(Scene comparison data)
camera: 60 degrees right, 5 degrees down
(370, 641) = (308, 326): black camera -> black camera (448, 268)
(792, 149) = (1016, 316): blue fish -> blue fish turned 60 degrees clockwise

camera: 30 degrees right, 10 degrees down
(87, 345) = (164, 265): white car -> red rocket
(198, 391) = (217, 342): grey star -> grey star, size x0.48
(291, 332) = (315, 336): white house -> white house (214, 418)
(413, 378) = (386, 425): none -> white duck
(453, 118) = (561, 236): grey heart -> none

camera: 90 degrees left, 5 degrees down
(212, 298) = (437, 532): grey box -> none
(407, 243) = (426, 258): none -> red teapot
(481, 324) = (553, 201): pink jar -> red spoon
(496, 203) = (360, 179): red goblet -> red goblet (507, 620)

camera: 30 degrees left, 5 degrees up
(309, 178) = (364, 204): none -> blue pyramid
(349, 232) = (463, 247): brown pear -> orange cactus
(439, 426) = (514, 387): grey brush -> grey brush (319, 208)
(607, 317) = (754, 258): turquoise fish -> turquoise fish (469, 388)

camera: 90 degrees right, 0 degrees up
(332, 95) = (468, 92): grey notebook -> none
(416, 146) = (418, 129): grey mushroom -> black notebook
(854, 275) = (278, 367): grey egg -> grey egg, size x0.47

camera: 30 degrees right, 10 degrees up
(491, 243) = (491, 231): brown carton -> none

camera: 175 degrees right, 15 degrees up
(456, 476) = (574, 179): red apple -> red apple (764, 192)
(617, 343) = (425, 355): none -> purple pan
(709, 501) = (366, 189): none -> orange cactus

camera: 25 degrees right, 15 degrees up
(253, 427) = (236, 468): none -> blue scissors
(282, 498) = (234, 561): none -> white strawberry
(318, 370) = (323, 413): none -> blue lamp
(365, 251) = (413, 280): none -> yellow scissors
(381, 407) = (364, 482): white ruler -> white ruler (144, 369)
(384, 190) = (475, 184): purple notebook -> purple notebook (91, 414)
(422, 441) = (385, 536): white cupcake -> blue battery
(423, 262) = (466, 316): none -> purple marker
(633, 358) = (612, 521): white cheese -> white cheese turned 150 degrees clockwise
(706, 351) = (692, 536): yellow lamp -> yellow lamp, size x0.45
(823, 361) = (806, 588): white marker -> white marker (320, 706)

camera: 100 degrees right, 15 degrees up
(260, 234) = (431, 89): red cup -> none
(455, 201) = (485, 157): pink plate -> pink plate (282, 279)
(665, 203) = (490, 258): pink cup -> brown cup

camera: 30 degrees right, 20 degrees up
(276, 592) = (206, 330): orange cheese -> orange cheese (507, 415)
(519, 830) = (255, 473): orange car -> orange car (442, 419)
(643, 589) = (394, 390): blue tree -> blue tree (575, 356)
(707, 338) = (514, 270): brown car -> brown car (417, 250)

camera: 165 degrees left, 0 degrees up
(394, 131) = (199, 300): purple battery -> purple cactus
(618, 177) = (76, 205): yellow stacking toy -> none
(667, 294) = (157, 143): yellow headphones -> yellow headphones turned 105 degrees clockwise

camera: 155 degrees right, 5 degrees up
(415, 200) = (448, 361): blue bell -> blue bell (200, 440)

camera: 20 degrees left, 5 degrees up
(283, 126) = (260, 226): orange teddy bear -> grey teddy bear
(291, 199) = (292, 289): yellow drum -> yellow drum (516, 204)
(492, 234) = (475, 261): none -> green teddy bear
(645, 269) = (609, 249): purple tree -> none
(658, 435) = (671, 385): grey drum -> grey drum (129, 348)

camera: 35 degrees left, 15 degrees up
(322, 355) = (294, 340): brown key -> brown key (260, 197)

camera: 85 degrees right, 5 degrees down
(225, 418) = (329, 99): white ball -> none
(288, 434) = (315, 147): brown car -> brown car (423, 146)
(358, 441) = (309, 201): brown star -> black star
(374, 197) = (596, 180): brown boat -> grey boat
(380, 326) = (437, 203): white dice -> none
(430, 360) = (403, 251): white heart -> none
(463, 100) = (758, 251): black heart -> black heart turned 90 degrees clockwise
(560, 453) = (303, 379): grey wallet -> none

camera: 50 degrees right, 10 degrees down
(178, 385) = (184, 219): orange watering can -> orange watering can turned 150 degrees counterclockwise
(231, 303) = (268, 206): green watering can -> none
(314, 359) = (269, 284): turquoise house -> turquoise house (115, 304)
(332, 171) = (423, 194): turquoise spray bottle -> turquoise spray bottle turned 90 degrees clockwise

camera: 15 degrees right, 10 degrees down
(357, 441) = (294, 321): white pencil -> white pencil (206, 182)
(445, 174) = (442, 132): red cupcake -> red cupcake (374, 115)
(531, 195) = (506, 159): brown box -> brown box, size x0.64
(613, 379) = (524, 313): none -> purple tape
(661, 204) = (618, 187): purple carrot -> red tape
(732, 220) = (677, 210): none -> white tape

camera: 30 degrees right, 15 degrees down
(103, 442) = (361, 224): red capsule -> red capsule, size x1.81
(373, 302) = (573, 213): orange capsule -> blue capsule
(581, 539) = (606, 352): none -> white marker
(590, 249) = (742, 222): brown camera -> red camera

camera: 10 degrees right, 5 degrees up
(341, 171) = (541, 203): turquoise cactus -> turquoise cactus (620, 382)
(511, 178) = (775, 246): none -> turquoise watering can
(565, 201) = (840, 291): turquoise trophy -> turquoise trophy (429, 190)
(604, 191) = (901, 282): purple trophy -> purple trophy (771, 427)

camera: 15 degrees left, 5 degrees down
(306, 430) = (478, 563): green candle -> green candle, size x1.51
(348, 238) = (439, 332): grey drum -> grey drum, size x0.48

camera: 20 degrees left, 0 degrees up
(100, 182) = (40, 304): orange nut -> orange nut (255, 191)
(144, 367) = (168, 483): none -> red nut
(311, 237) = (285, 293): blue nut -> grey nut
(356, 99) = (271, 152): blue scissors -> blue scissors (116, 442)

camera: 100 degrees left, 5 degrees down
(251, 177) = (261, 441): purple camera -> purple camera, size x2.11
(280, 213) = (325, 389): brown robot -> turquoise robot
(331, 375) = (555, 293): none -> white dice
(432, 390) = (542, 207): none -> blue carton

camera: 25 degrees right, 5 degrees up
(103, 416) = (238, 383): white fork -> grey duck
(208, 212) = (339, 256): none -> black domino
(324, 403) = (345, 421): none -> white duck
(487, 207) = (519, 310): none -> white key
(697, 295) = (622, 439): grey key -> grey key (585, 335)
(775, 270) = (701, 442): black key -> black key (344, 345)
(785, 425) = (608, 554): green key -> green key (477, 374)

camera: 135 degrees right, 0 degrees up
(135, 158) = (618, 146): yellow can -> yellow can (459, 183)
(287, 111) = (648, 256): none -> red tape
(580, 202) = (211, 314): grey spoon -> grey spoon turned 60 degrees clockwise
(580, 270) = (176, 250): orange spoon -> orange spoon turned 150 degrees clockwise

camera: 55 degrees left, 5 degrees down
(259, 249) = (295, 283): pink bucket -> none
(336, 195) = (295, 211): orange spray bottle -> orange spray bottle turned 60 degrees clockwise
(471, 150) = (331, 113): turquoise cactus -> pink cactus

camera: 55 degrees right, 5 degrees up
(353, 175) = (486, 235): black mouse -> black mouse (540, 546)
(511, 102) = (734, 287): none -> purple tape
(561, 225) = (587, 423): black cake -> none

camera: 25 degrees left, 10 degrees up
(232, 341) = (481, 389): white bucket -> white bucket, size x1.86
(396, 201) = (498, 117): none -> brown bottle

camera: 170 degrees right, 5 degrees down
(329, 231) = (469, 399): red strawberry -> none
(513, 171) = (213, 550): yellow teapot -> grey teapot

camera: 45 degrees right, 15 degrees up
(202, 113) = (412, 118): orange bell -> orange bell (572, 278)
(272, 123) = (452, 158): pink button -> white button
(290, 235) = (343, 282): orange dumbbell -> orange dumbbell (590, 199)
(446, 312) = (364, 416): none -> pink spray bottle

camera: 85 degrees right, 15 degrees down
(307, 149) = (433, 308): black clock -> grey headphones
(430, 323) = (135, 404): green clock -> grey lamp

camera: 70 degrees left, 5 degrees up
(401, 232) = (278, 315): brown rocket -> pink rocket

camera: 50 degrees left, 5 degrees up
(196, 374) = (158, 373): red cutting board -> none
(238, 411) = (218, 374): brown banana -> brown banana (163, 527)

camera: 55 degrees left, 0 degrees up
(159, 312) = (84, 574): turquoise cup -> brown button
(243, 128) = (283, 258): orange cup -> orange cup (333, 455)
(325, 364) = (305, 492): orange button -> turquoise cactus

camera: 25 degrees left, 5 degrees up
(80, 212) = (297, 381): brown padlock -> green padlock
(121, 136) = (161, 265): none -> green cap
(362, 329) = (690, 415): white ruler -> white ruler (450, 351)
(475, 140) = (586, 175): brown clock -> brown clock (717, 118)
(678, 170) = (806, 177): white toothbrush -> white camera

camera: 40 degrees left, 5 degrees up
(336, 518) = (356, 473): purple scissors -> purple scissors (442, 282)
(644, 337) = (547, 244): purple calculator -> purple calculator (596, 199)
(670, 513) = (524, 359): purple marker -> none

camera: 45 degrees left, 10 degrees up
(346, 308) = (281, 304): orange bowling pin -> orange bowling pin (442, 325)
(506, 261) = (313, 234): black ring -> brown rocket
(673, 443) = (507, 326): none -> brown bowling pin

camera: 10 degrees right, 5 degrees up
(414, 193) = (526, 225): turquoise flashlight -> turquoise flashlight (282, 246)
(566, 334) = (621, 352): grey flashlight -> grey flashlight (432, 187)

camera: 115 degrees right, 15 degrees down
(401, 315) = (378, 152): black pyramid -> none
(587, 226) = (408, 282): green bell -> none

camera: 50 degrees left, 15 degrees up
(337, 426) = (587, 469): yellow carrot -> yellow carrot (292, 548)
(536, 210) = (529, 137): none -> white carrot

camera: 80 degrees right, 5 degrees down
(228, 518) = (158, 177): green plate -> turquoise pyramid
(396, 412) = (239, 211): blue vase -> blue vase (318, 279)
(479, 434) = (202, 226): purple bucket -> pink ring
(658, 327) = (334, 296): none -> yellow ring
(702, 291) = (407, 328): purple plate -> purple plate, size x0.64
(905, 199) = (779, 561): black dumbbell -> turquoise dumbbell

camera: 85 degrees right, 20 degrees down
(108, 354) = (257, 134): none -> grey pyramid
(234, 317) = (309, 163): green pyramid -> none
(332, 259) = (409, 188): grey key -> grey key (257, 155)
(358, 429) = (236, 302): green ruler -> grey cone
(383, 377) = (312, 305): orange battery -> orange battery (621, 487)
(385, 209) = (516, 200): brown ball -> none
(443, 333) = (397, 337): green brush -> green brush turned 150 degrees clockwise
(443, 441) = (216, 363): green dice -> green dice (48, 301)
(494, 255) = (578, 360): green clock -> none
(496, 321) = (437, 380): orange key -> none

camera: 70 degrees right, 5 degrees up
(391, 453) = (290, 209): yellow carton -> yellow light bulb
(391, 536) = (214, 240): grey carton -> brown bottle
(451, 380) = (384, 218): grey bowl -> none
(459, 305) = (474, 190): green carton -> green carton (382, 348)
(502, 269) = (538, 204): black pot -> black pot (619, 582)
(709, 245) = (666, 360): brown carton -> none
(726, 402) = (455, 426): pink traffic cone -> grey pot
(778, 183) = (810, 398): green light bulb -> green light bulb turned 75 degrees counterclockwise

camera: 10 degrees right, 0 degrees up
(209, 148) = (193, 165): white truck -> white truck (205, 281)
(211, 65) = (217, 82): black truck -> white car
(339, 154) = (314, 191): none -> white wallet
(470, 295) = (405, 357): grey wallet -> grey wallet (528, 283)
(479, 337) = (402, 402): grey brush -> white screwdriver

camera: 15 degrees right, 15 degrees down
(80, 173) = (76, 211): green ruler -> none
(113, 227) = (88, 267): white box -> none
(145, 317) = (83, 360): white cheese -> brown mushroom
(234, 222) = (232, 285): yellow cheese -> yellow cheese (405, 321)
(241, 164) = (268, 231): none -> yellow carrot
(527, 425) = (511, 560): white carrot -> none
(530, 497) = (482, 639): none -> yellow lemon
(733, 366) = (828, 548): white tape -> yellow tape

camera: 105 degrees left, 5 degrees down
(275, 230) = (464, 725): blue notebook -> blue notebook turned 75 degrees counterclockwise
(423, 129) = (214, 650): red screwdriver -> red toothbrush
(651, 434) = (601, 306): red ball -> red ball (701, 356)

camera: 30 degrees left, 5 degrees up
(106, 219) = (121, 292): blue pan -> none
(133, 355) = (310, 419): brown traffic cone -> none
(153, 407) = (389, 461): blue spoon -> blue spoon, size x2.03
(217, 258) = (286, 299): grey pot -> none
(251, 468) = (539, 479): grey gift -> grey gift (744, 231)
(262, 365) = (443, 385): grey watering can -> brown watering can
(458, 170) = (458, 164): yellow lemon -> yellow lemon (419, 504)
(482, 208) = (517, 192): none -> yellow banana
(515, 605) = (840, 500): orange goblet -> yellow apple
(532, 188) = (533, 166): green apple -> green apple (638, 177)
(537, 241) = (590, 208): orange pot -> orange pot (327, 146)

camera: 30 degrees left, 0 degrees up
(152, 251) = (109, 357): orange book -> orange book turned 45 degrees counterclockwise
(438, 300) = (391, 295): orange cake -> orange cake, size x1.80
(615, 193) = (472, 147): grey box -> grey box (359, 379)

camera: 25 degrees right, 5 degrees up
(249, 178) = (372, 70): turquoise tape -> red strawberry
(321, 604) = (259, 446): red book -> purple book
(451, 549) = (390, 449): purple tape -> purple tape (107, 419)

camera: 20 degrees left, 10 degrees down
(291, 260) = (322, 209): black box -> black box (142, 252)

→ **EXERCISE PROMPT**: Extract each line from the entries above that contains the string "truck".

→ **TASK SOLUTION**:
(209, 148) = (193, 165): white truck -> white truck (205, 281)
(211, 65) = (217, 82): black truck -> white car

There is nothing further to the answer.